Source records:
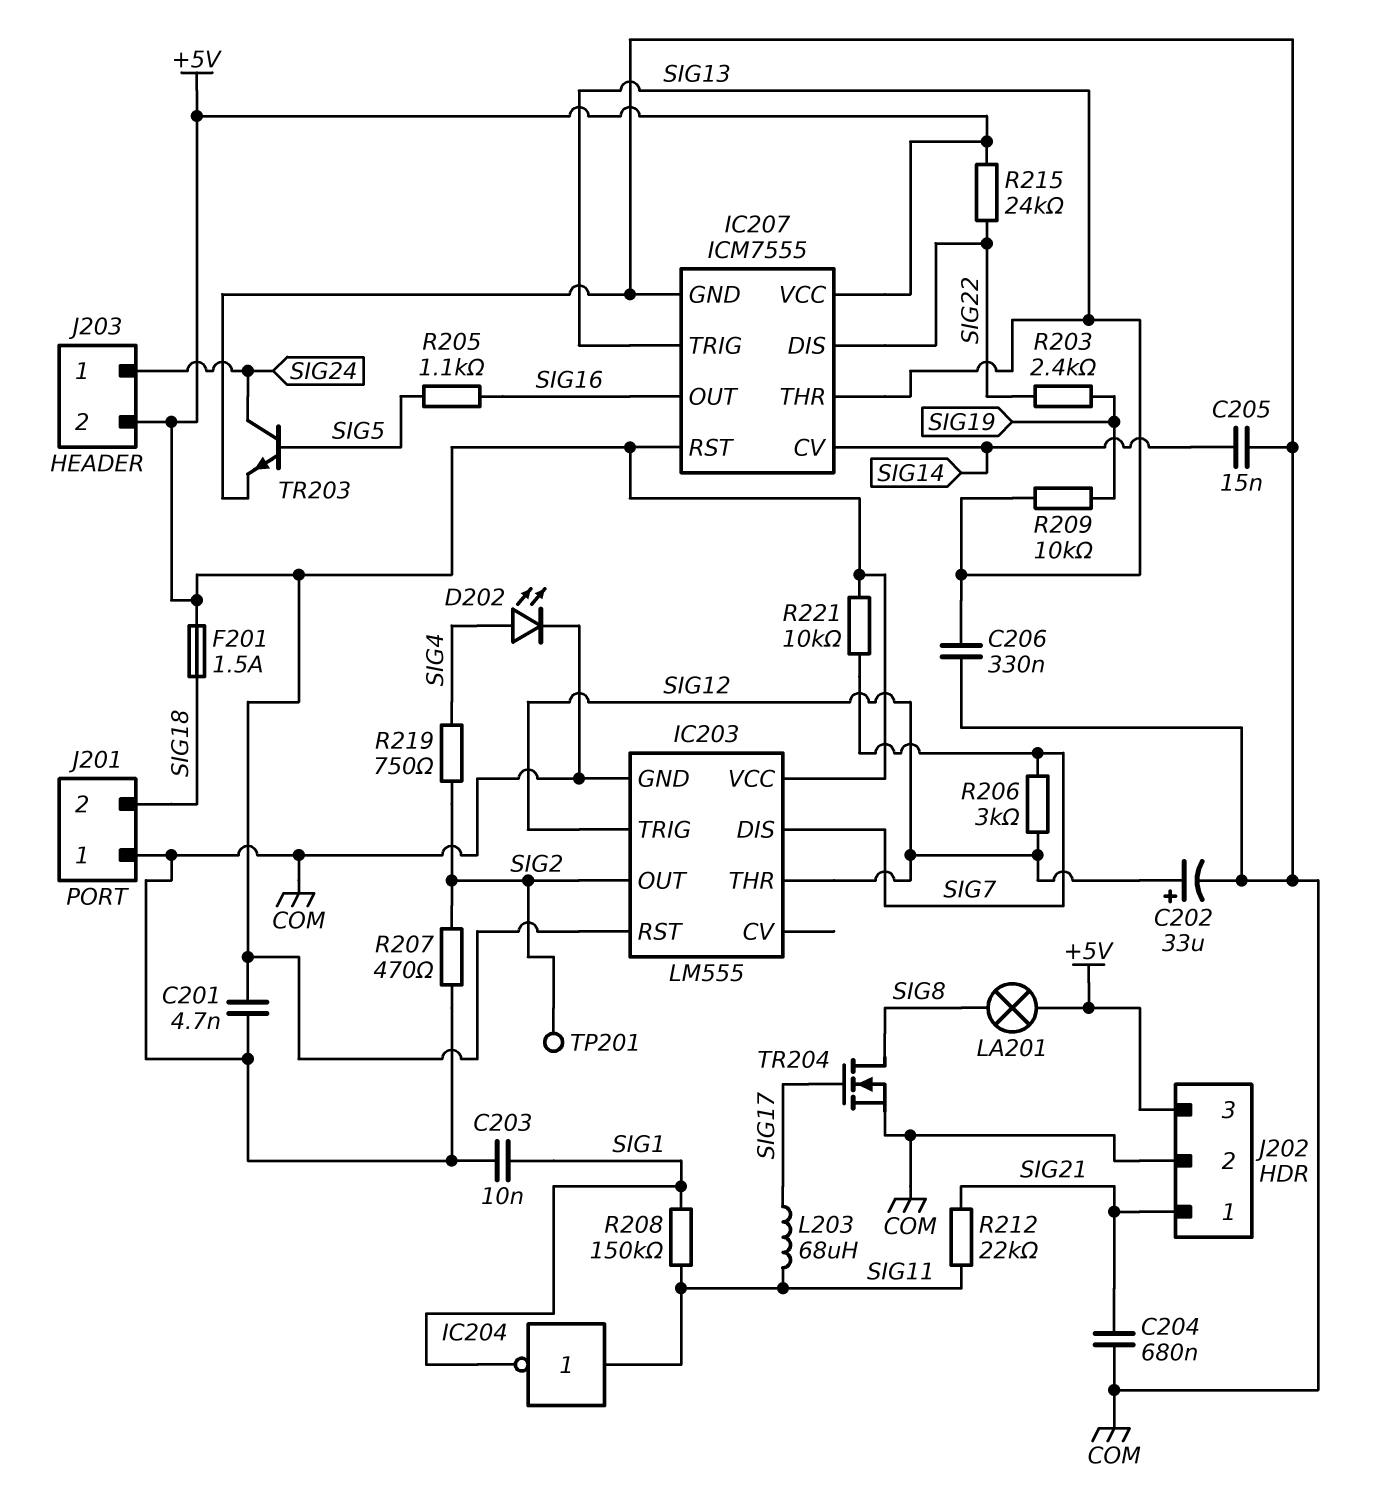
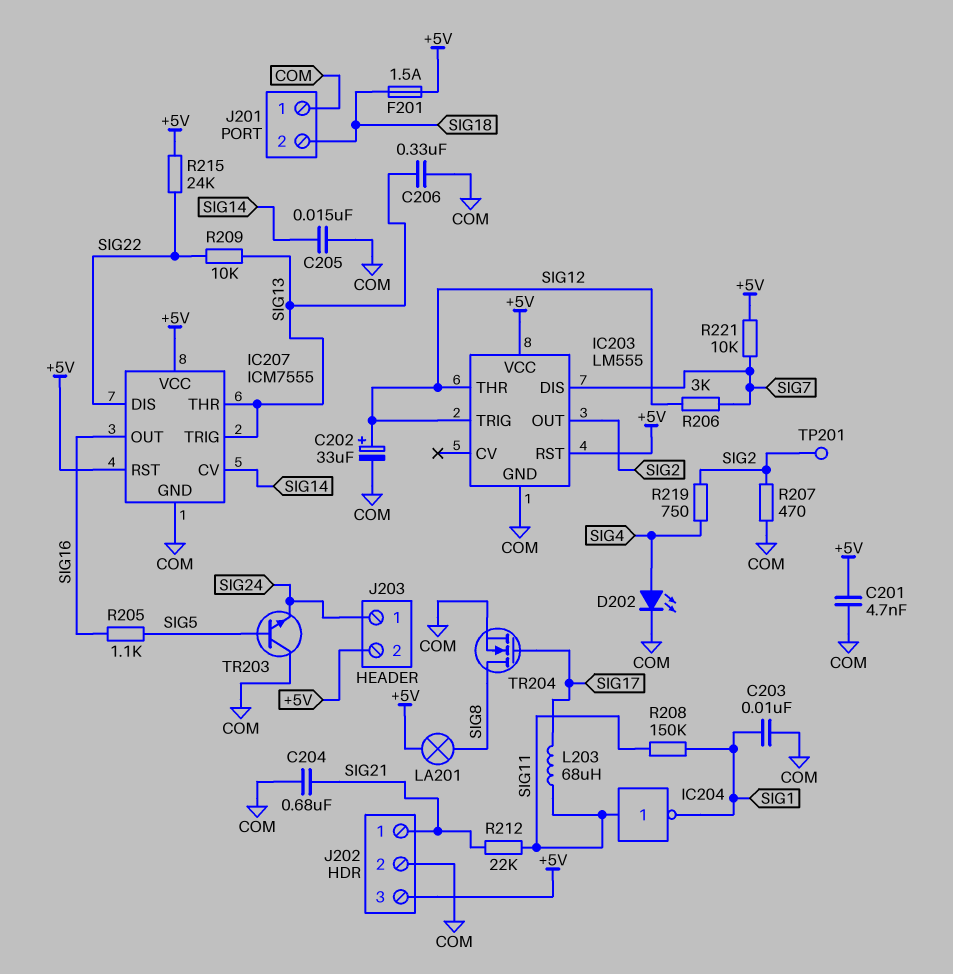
R203: 2.4k (SIG19, SIG22) -> none
R209: 10k (SIG13, SIG19) -> 10k (SIG13, SIG22)
TR203: NPN (B SIG5, C SIG24, E COM) -> NPN (B SIG5, C COM, E SIG24)

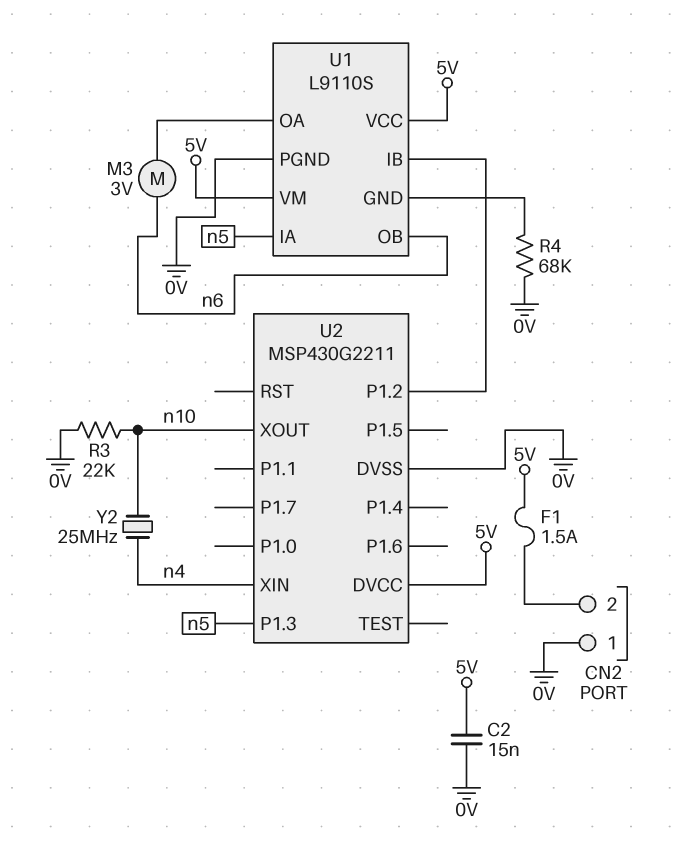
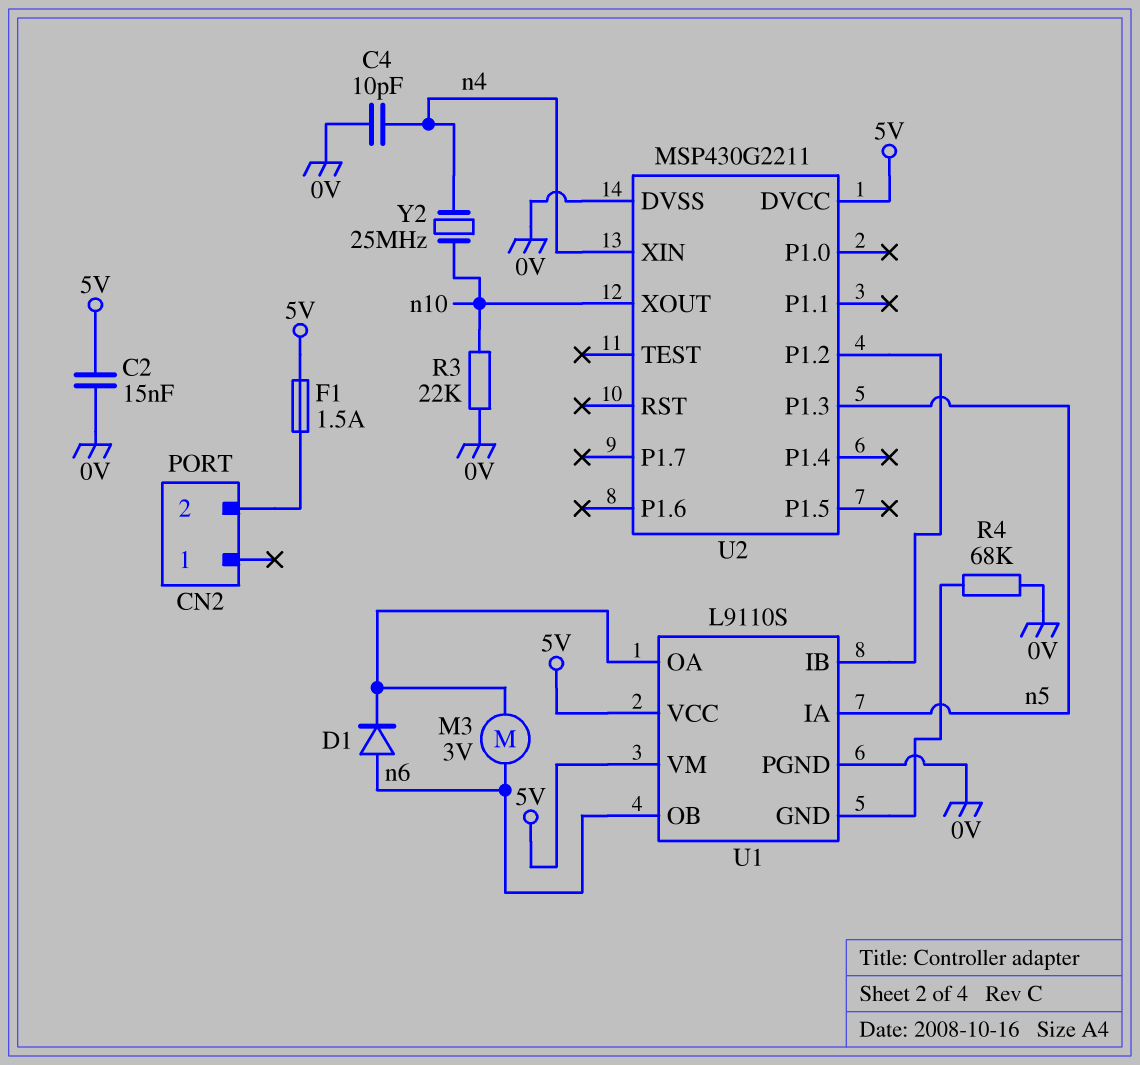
C4: none -> 10pF (0V, n4)
CN2 pin 1: 0V -> none
D1: none -> diode (A n6, K U1/OA)

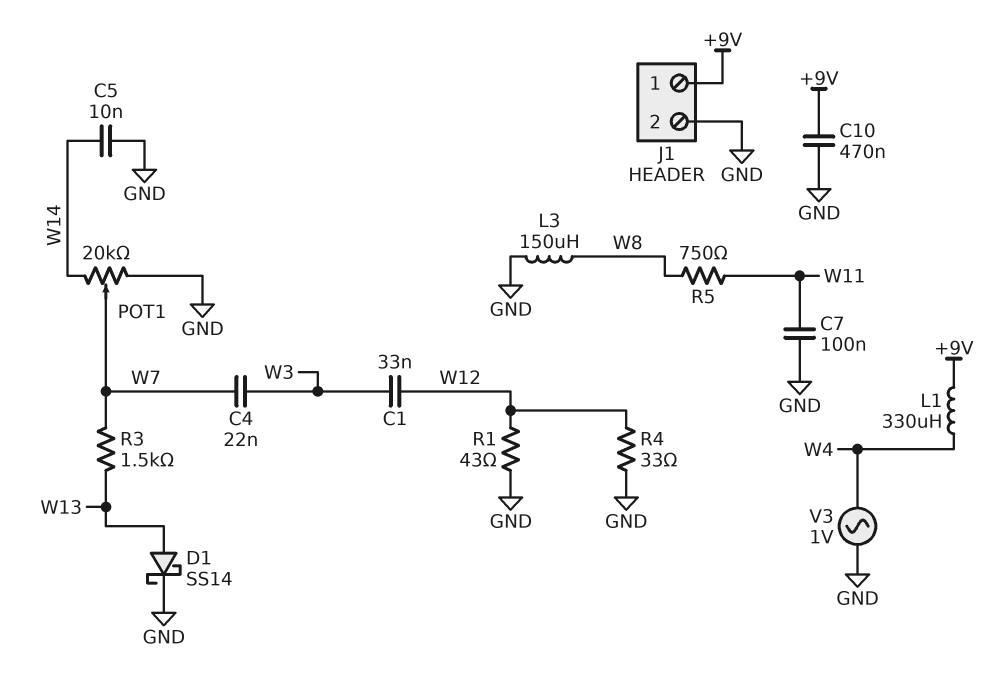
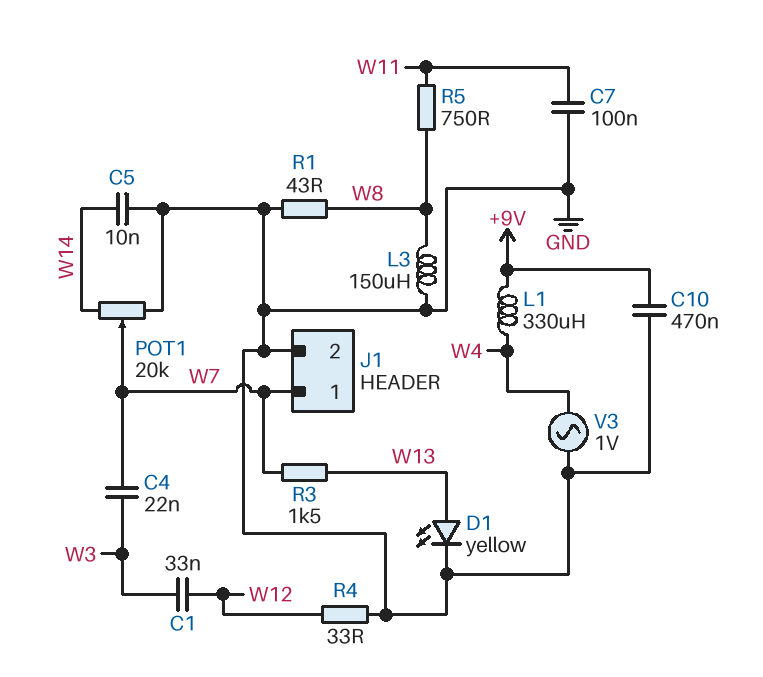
D1: schottky SS14 (A W13, K GND) -> LED yellow (A W13, K GND)
J1 pin 1: +9V -> W7
R1: 43 (GND, W12) -> 43 (GND, W8)

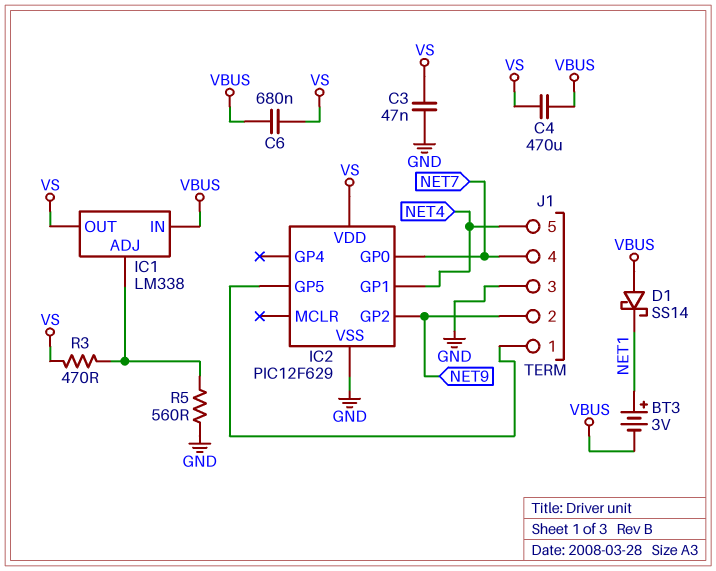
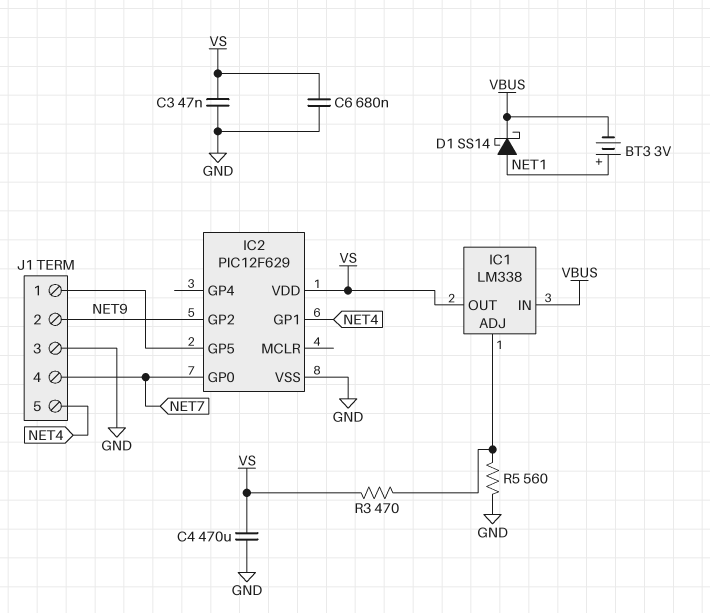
C4: 470uF (VBUS, VS) -> 470uF (GND, VS)
C6: 680nF (VBUS, VS) -> 680nF (GND, VS)
D1: schottky SS14 (A VBUS, K NET1) -> schottky SS14 (A NET1, K VBUS)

The task: Look over the records above and filter for each line with the word "VBUS".

Output for this exercise:
C4: 470uF (VBUS, VS) -> 470uF (GND, VS)
C6: 680nF (VBUS, VS) -> 680nF (GND, VS)
D1: schottky SS14 (A VBUS, K NET1) -> schottky SS14 (A NET1, K VBUS)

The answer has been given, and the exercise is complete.